- Exercise:
A word-for-word copy of the entries below is required.
%%
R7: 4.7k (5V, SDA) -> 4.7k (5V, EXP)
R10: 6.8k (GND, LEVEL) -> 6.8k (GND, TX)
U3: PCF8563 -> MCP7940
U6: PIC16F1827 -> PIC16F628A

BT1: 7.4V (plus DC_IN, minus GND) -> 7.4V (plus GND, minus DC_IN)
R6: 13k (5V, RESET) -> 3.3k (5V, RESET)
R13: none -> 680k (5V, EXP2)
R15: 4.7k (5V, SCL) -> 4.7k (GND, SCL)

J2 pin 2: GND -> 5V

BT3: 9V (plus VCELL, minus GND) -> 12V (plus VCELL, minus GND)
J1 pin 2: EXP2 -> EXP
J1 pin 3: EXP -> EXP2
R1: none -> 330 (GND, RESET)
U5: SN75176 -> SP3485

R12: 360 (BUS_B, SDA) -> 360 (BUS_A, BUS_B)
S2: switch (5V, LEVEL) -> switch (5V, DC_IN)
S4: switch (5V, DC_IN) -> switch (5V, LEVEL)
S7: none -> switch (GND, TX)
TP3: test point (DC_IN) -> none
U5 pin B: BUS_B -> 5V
%%
- Task solution:
R7: 4.7k (5V, SDA) -> 4.7k (5V, EXP)
R10: 6.8k (GND, LEVEL) -> 6.8k (GND, TX)
U3: PCF8563 -> MCP7940
U6: PIC16F1827 -> PIC16F628A

BT1: 7.4V (plus DC_IN, minus GND) -> 7.4V (plus GND, minus DC_IN)
R6: 13k (5V, RESET) -> 3.3k (5V, RESET)
R13: none -> 680k (5V, EXP2)
R15: 4.7k (5V, SCL) -> 4.7k (GND, SCL)

J2 pin 2: GND -> 5V

BT3: 9V (plus VCELL, minus GND) -> 12V (plus VCELL, minus GND)
J1 pin 2: EXP2 -> EXP
J1 pin 3: EXP -> EXP2
R1: none -> 330 (GND, RESET)
U5: SN75176 -> SP3485

R12: 360 (BUS_B, SDA) -> 360 (BUS_A, BUS_B)
S2: switch (5V, LEVEL) -> switch (5V, DC_IN)
S4: switch (5V, DC_IN) -> switch (5V, LEVEL)
S7: none -> switch (GND, TX)
TP3: test point (DC_IN) -> none
U5 pin B: BUS_B -> 5V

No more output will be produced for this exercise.